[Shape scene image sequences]
========================================================================

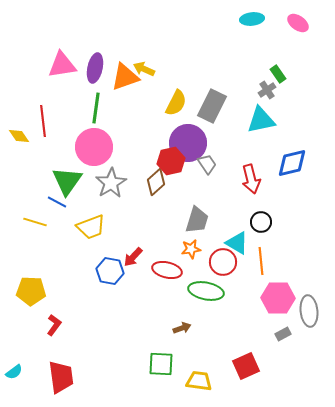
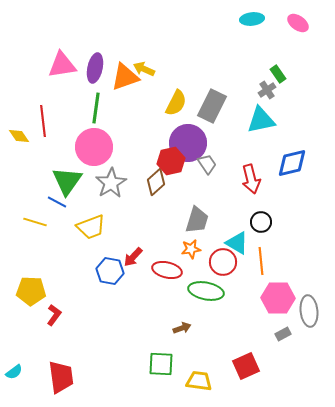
red L-shape at (54, 325): moved 10 px up
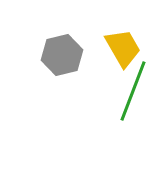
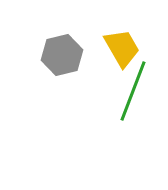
yellow trapezoid: moved 1 px left
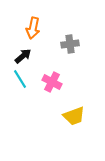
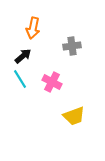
gray cross: moved 2 px right, 2 px down
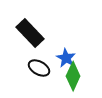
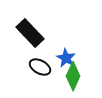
black ellipse: moved 1 px right, 1 px up
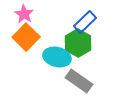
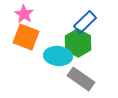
orange square: rotated 24 degrees counterclockwise
cyan ellipse: moved 1 px right, 1 px up; rotated 8 degrees counterclockwise
gray rectangle: moved 2 px right, 2 px up
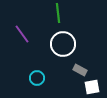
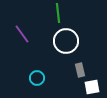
white circle: moved 3 px right, 3 px up
gray rectangle: rotated 48 degrees clockwise
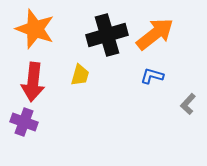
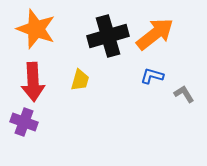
orange star: moved 1 px right
black cross: moved 1 px right, 1 px down
yellow trapezoid: moved 5 px down
red arrow: rotated 9 degrees counterclockwise
gray L-shape: moved 4 px left, 10 px up; rotated 105 degrees clockwise
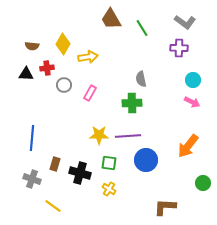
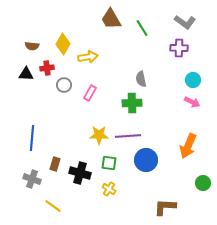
orange arrow: rotated 15 degrees counterclockwise
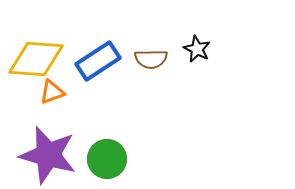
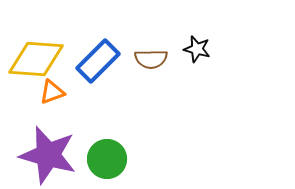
black star: rotated 12 degrees counterclockwise
blue rectangle: rotated 12 degrees counterclockwise
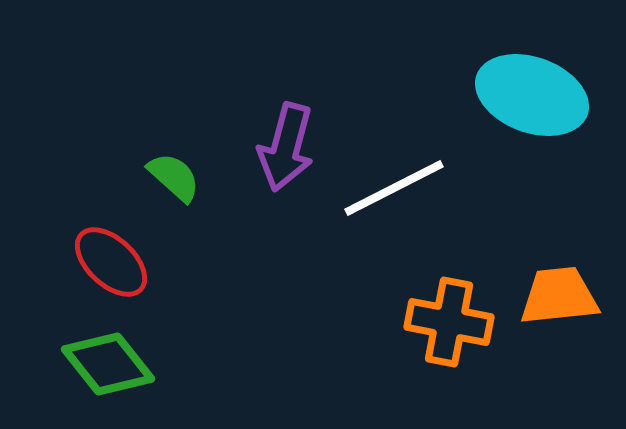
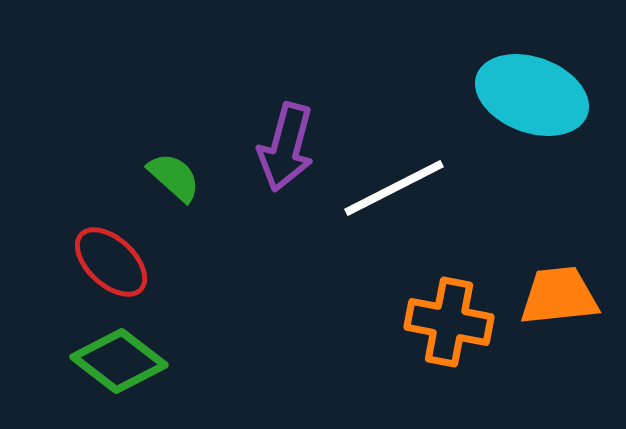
green diamond: moved 11 px right, 3 px up; rotated 14 degrees counterclockwise
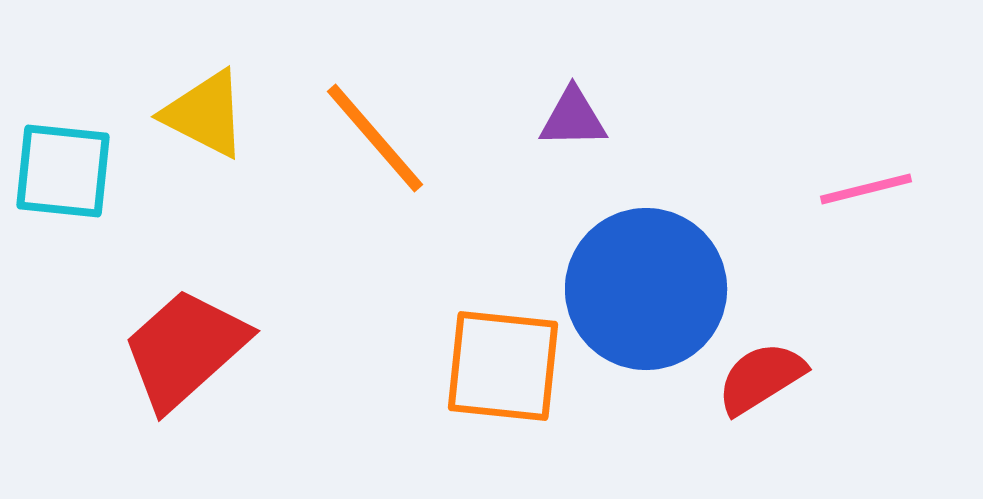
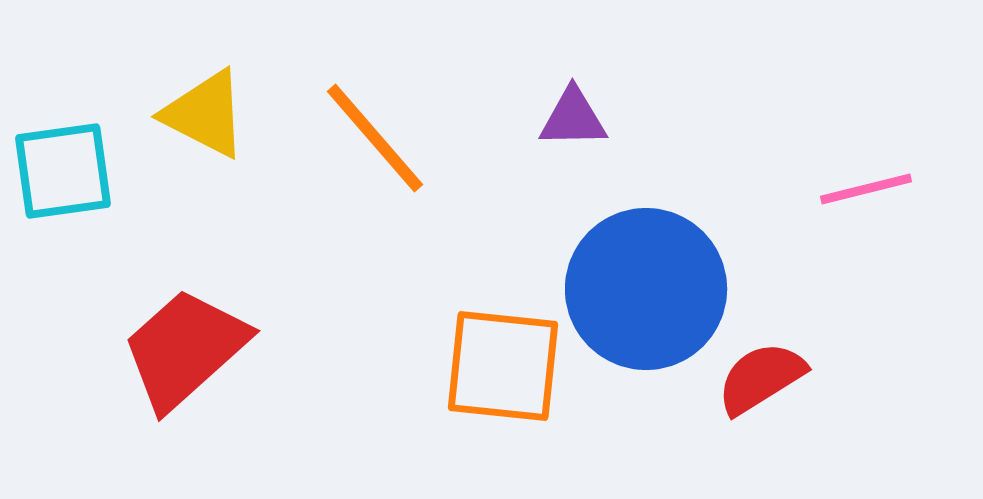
cyan square: rotated 14 degrees counterclockwise
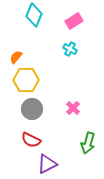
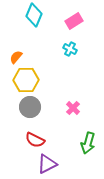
gray circle: moved 2 px left, 2 px up
red semicircle: moved 4 px right
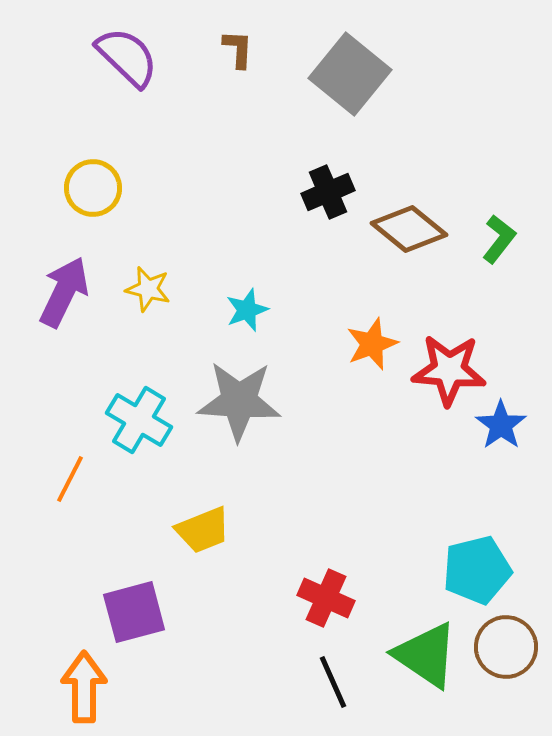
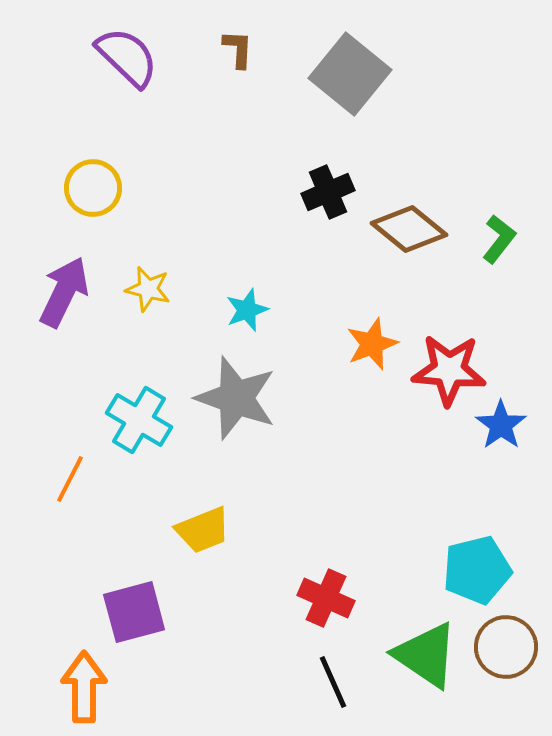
gray star: moved 3 px left, 3 px up; rotated 16 degrees clockwise
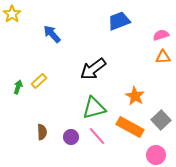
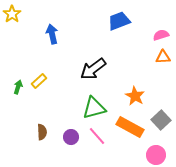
blue arrow: rotated 30 degrees clockwise
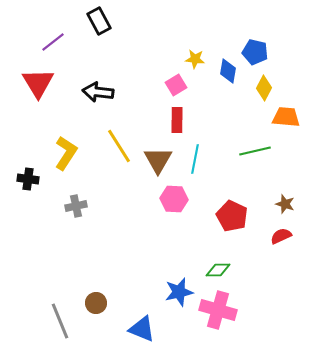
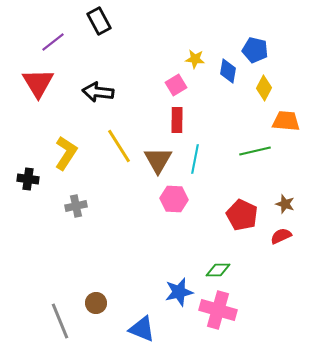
blue pentagon: moved 2 px up
orange trapezoid: moved 4 px down
red pentagon: moved 10 px right, 1 px up
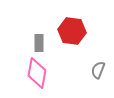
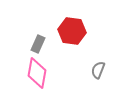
gray rectangle: moved 1 px left, 1 px down; rotated 24 degrees clockwise
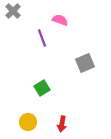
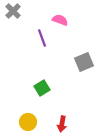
gray square: moved 1 px left, 1 px up
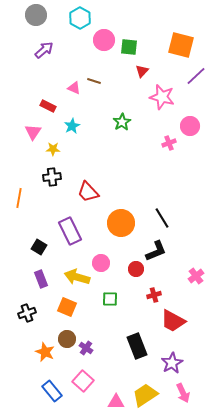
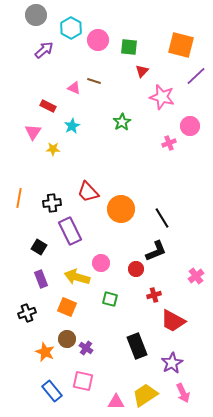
cyan hexagon at (80, 18): moved 9 px left, 10 px down
pink circle at (104, 40): moved 6 px left
black cross at (52, 177): moved 26 px down
orange circle at (121, 223): moved 14 px up
green square at (110, 299): rotated 14 degrees clockwise
pink square at (83, 381): rotated 30 degrees counterclockwise
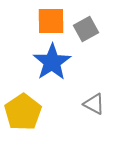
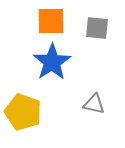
gray square: moved 11 px right, 1 px up; rotated 35 degrees clockwise
gray triangle: rotated 15 degrees counterclockwise
yellow pentagon: rotated 18 degrees counterclockwise
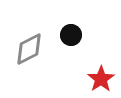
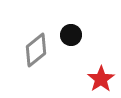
gray diamond: moved 7 px right, 1 px down; rotated 12 degrees counterclockwise
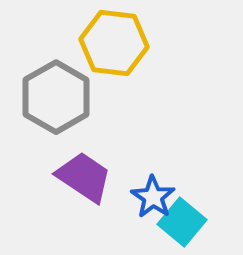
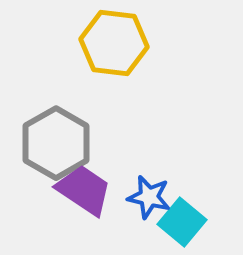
gray hexagon: moved 46 px down
purple trapezoid: moved 13 px down
blue star: moved 4 px left; rotated 21 degrees counterclockwise
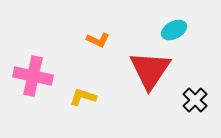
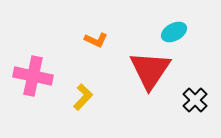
cyan ellipse: moved 2 px down
orange L-shape: moved 2 px left
yellow L-shape: rotated 116 degrees clockwise
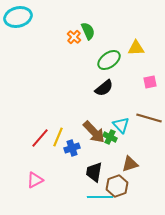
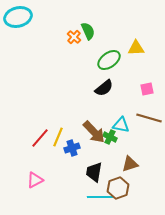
pink square: moved 3 px left, 7 px down
cyan triangle: rotated 36 degrees counterclockwise
brown hexagon: moved 1 px right, 2 px down
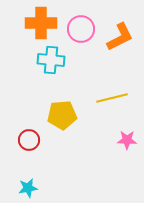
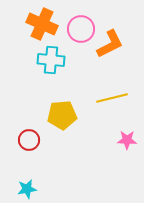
orange cross: moved 1 px right, 1 px down; rotated 24 degrees clockwise
orange L-shape: moved 10 px left, 7 px down
cyan star: moved 1 px left, 1 px down
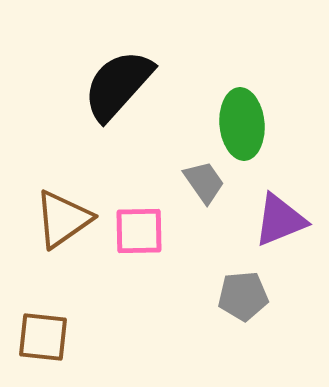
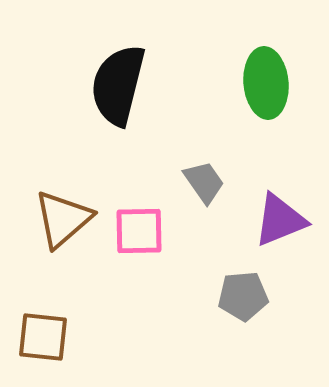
black semicircle: rotated 28 degrees counterclockwise
green ellipse: moved 24 px right, 41 px up
brown triangle: rotated 6 degrees counterclockwise
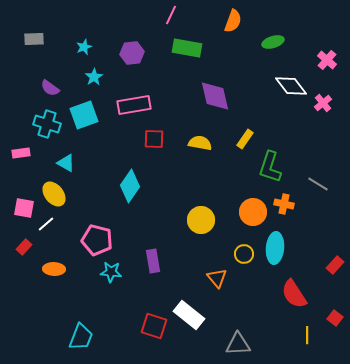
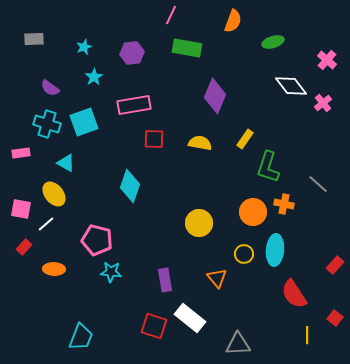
purple diamond at (215, 96): rotated 36 degrees clockwise
cyan square at (84, 115): moved 7 px down
green L-shape at (270, 167): moved 2 px left
gray line at (318, 184): rotated 10 degrees clockwise
cyan diamond at (130, 186): rotated 16 degrees counterclockwise
pink square at (24, 208): moved 3 px left, 1 px down
yellow circle at (201, 220): moved 2 px left, 3 px down
cyan ellipse at (275, 248): moved 2 px down
purple rectangle at (153, 261): moved 12 px right, 19 px down
white rectangle at (189, 315): moved 1 px right, 3 px down
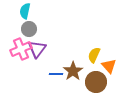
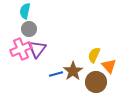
blue line: rotated 16 degrees counterclockwise
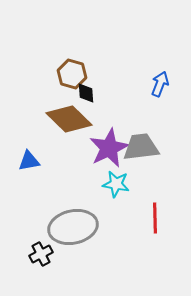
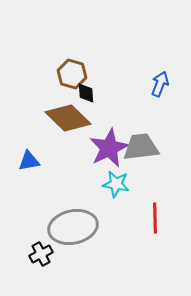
brown diamond: moved 1 px left, 1 px up
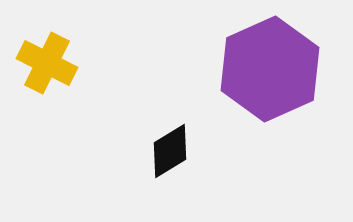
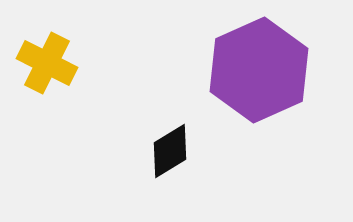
purple hexagon: moved 11 px left, 1 px down
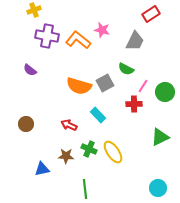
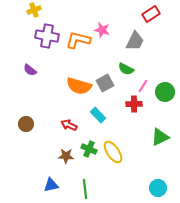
orange L-shape: rotated 25 degrees counterclockwise
blue triangle: moved 9 px right, 16 px down
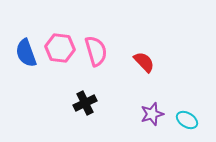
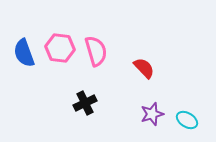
blue semicircle: moved 2 px left
red semicircle: moved 6 px down
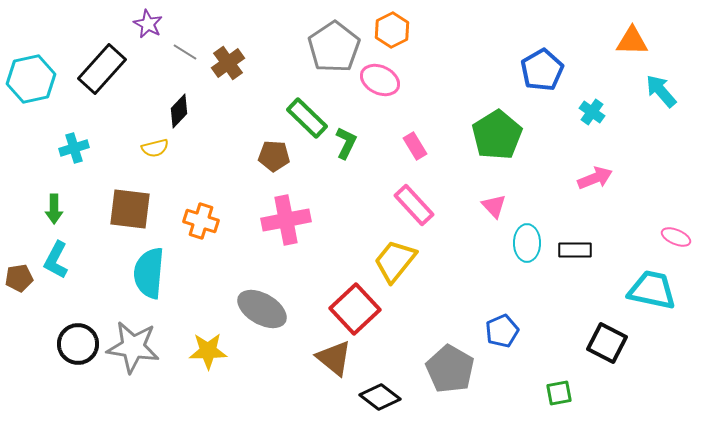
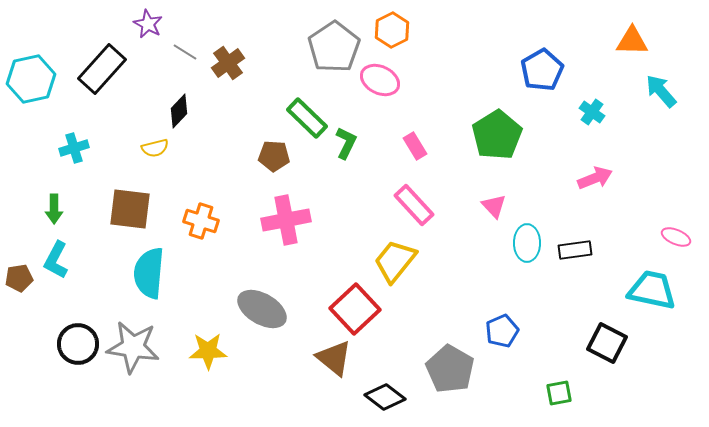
black rectangle at (575, 250): rotated 8 degrees counterclockwise
black diamond at (380, 397): moved 5 px right
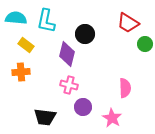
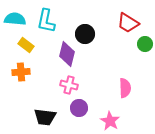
cyan semicircle: moved 1 px left, 1 px down
purple circle: moved 4 px left, 1 px down
pink star: moved 2 px left, 3 px down
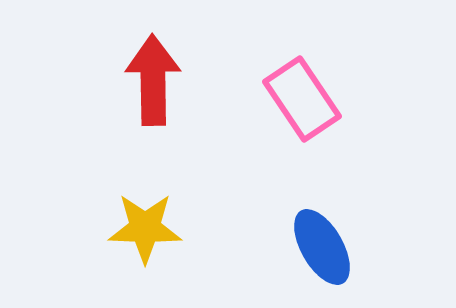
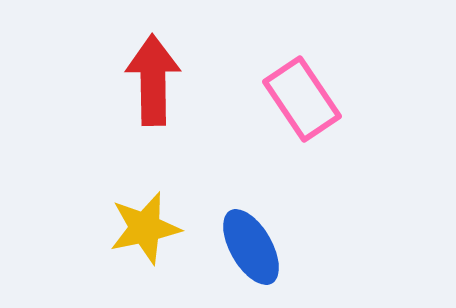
yellow star: rotated 14 degrees counterclockwise
blue ellipse: moved 71 px left
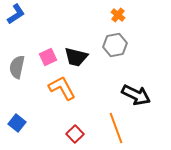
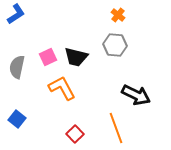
gray hexagon: rotated 15 degrees clockwise
blue square: moved 4 px up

========================================================================

Assignment:
Word for word, write out the lines above running from the one with "white rectangle at" up to and including the one with "pink star: moved 2 px left, 3 px down". Drop any picture.

Task result:
white rectangle at (189, 315): moved 1 px right, 3 px down
blue line: rotated 16 degrees counterclockwise
brown diamond: moved 1 px left, 1 px up
purple hexagon: moved 11 px left, 1 px down
orange L-shape: rotated 25 degrees counterclockwise
blue triangle: moved 9 px right, 16 px down
blue semicircle: moved 2 px left
red semicircle: moved 6 px down
black rectangle at (575, 250): rotated 8 degrees counterclockwise
black diamond at (380, 397): moved 5 px right
cyan semicircle: moved 1 px left, 1 px down
purple circle: moved 4 px left, 1 px down
pink star: moved 2 px left, 3 px down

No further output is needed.